Data records
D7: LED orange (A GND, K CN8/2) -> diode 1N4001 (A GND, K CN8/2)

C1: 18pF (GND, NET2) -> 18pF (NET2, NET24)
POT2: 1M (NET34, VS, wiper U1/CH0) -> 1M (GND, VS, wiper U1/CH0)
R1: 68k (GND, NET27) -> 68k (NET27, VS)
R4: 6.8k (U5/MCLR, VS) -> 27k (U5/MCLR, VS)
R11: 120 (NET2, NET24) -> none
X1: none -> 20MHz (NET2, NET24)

---

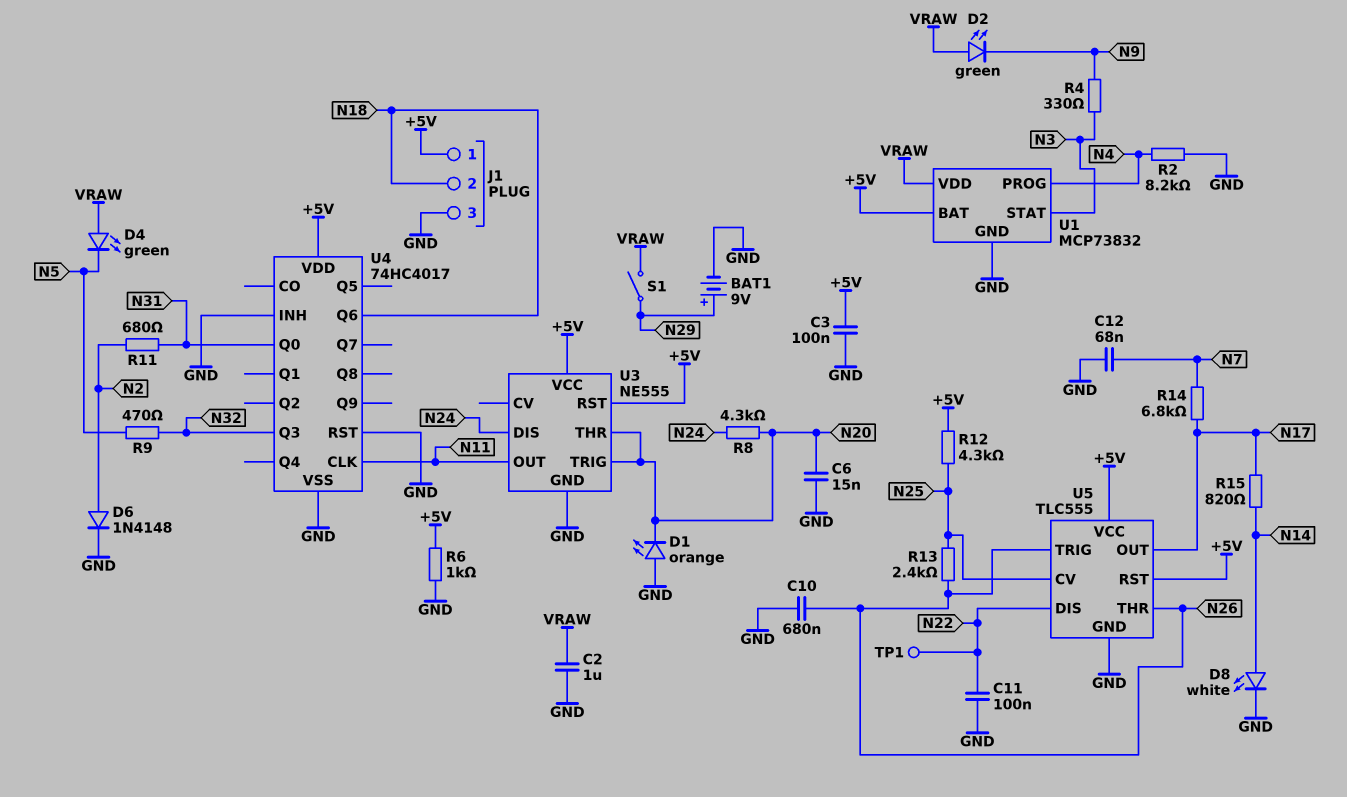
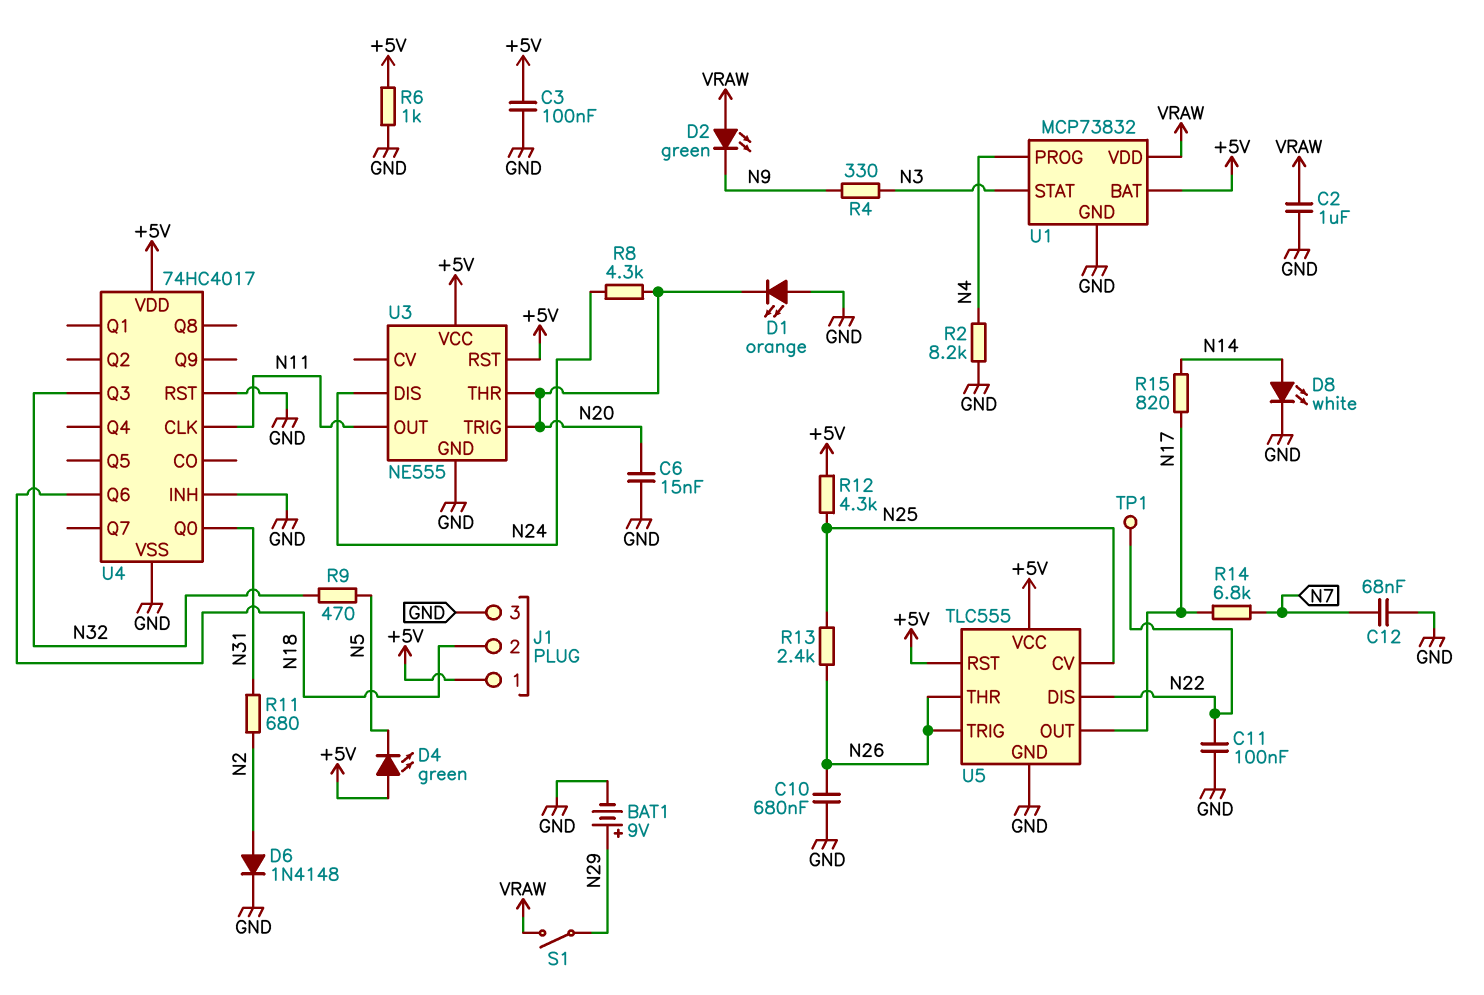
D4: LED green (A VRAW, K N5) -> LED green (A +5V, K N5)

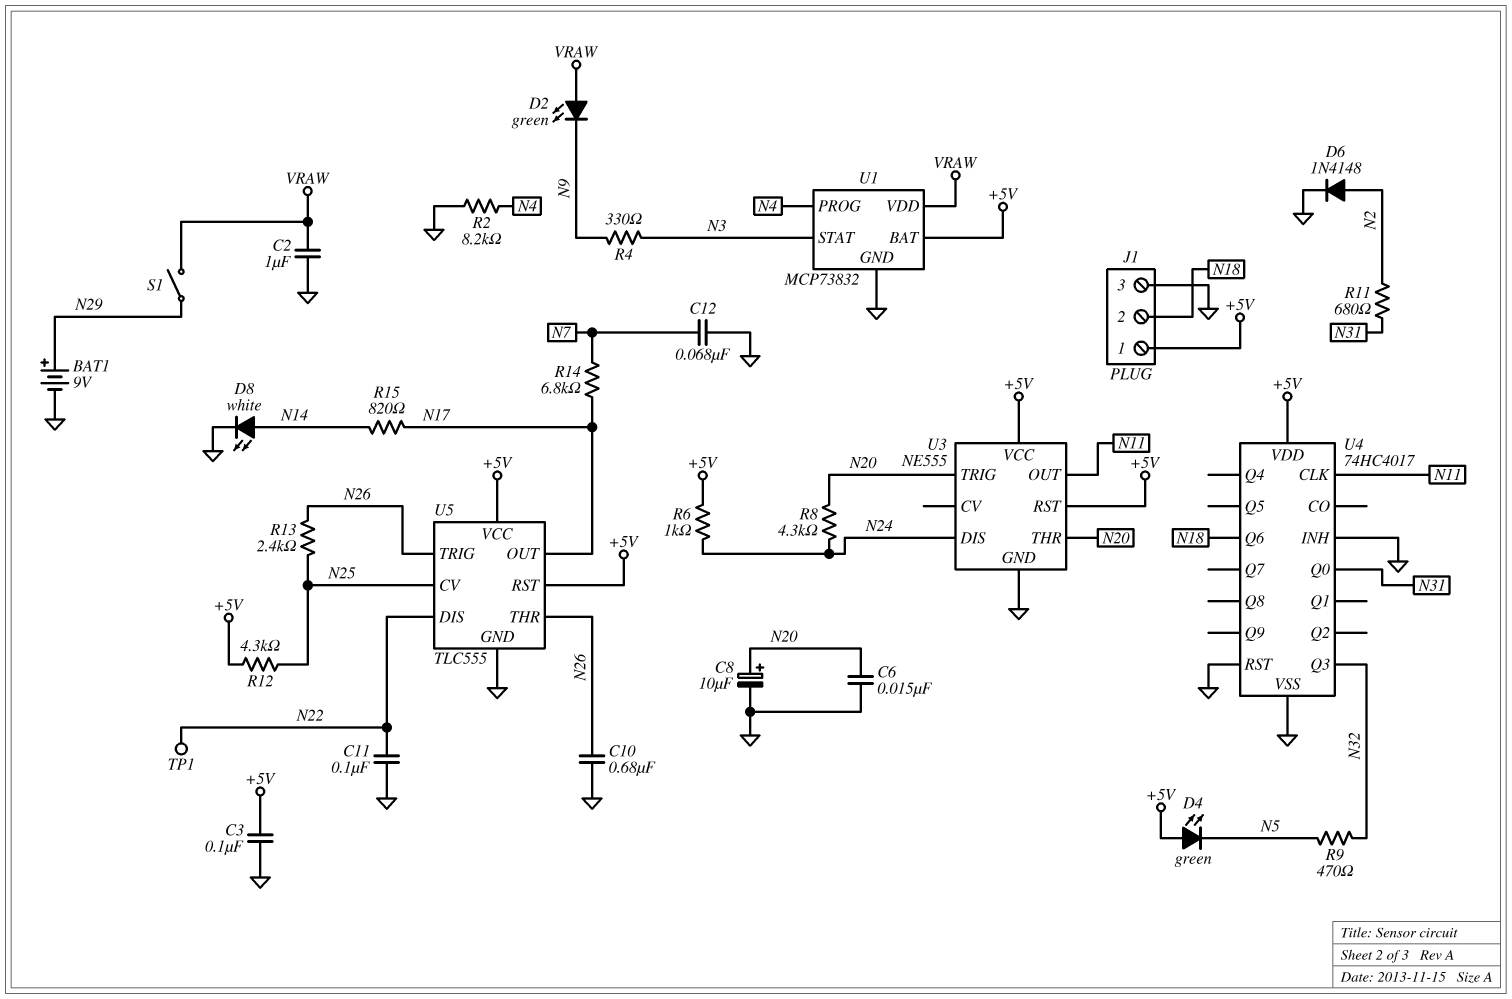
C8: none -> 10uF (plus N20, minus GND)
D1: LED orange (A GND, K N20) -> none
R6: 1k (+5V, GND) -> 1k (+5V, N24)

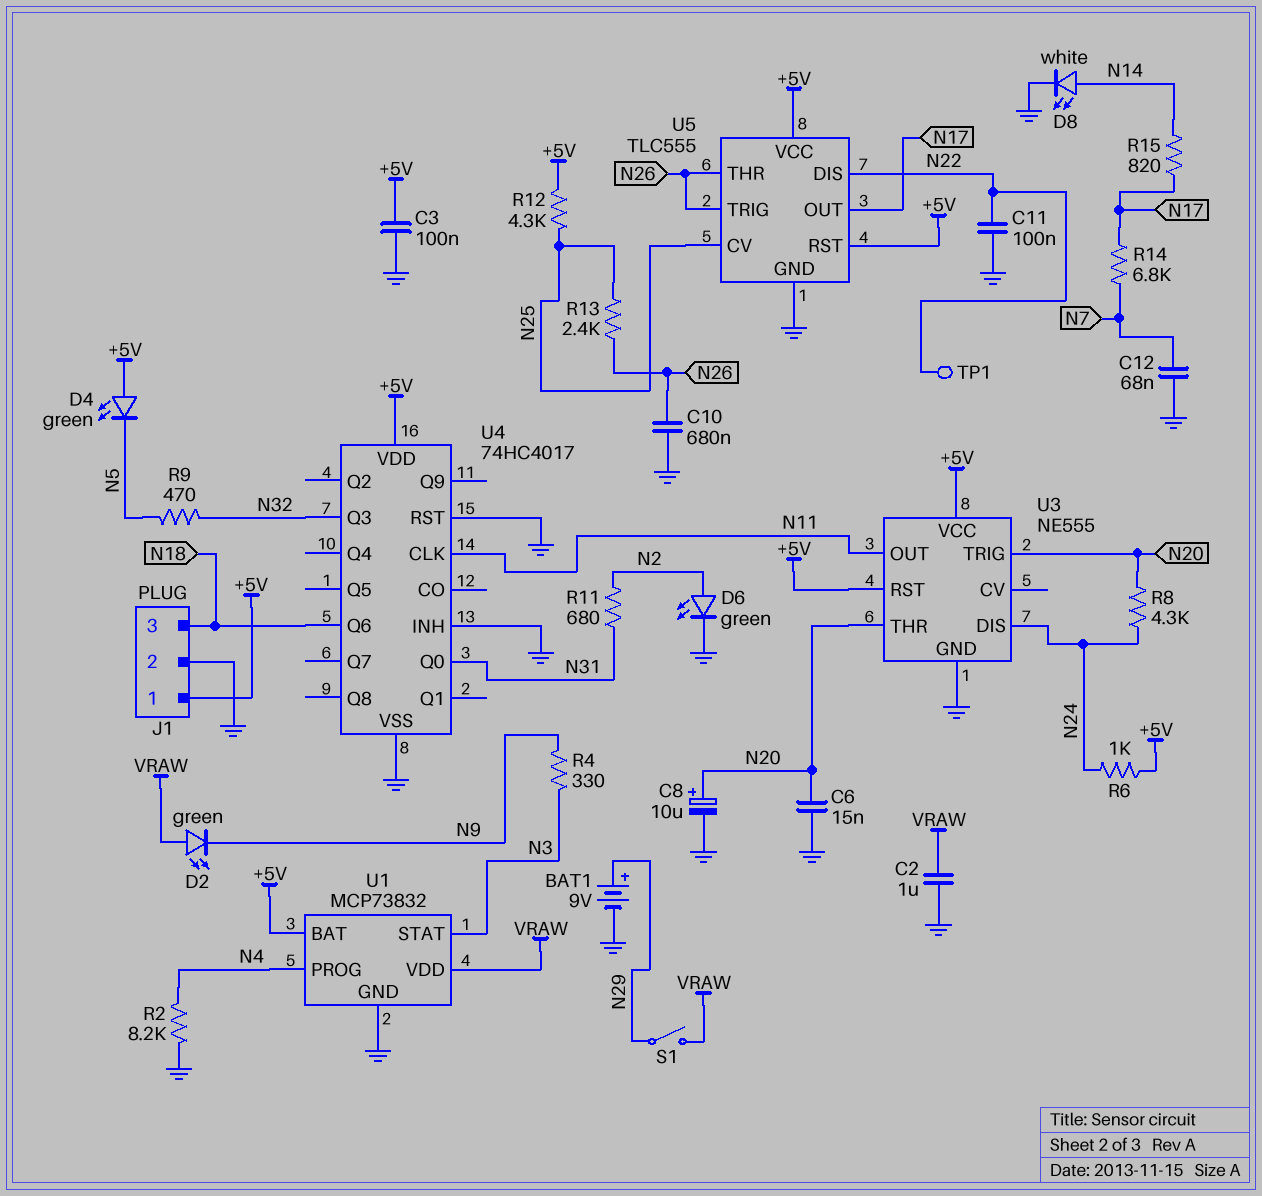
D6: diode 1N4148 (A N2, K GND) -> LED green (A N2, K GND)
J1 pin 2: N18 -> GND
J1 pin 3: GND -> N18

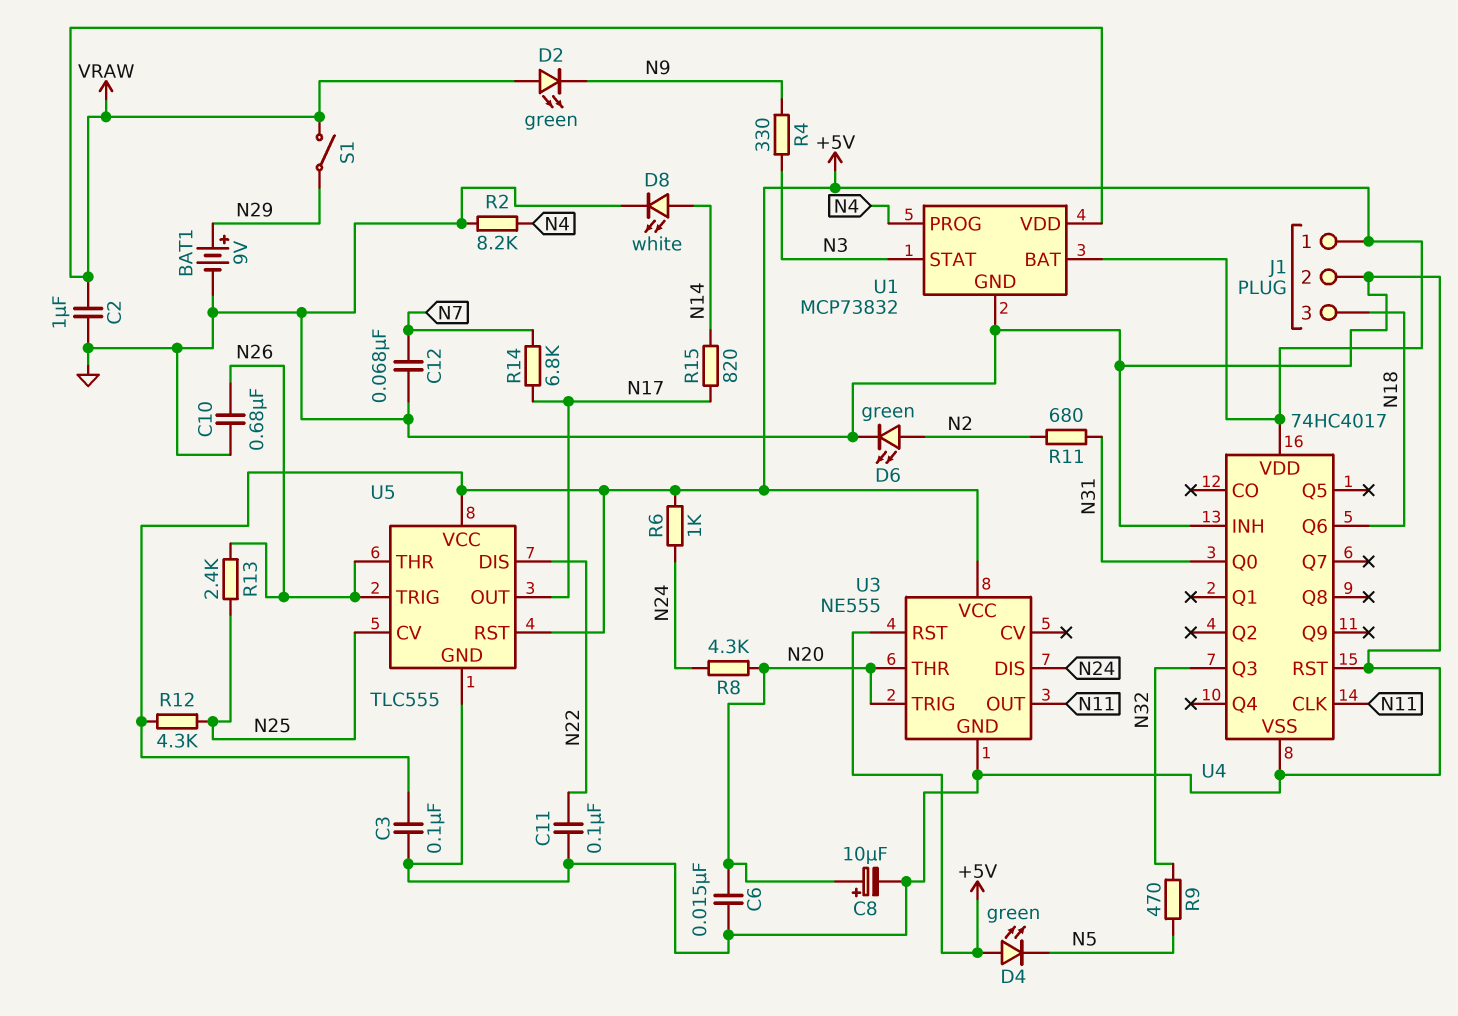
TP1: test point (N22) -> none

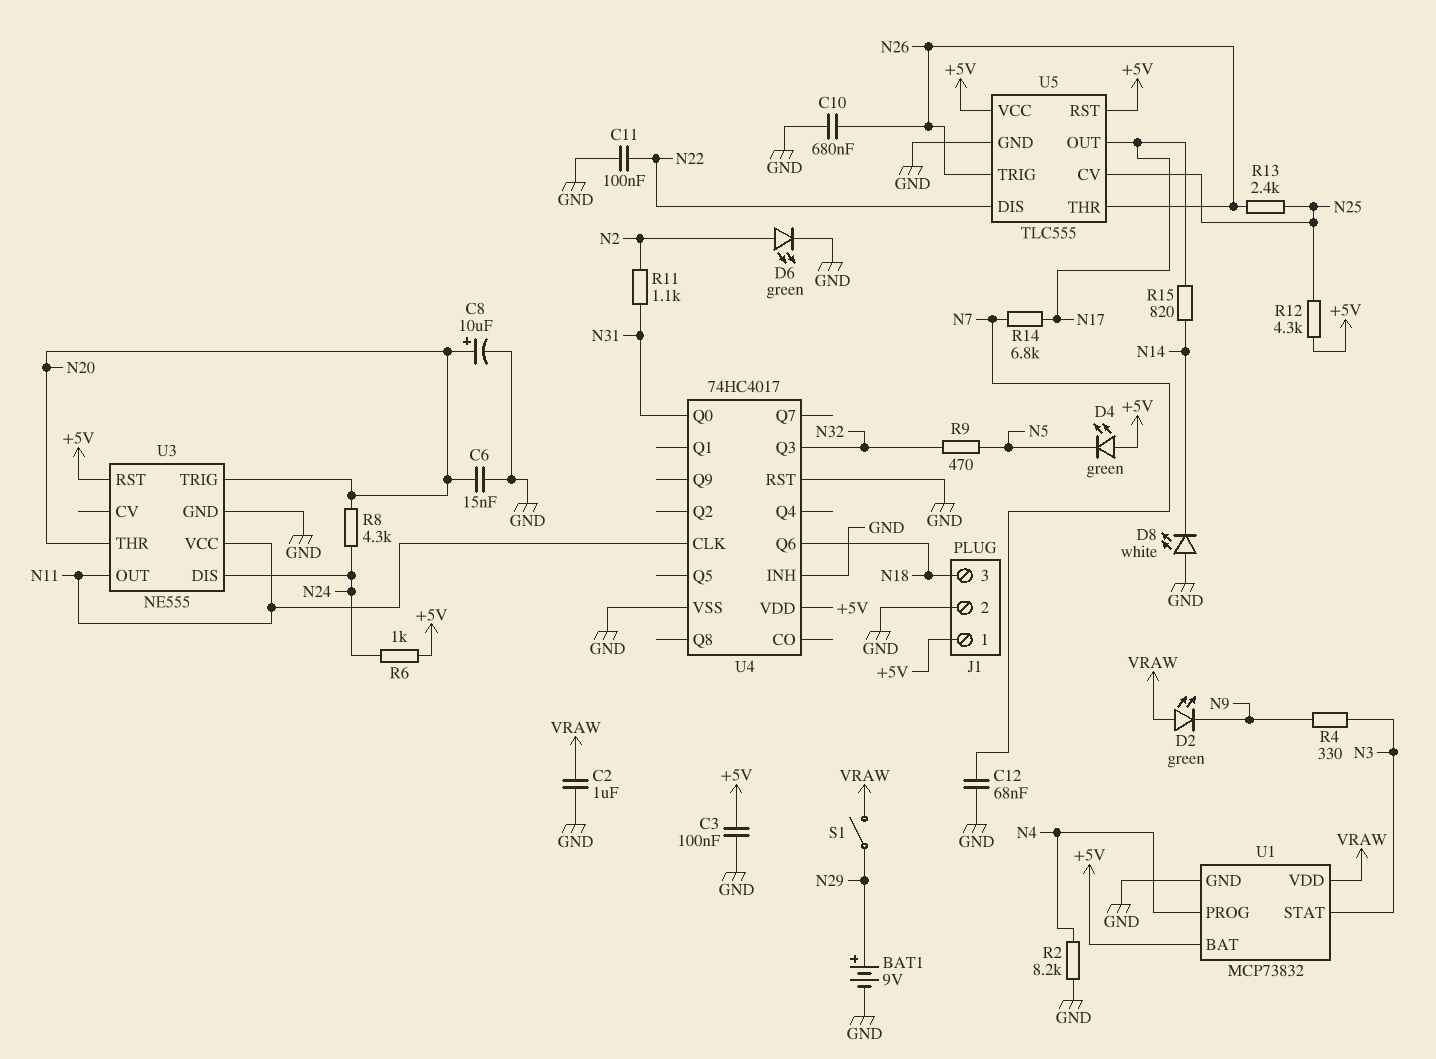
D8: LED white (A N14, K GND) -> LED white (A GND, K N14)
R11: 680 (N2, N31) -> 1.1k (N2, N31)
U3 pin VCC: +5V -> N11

BRIEF: Begin at the line in the entries above that has "TP1: test point (N22) -> none", stop after the line that has "U3 pin VCC: +5V -> N11", and output exactly those lines without pictures.

RESULT FOR THIS EXERCISE:
TP1: test point (N22) -> none

D8: LED white (A N14, K GND) -> LED white (A GND, K N14)
R11: 680 (N2, N31) -> 1.1k (N2, N31)
U3 pin VCC: +5V -> N11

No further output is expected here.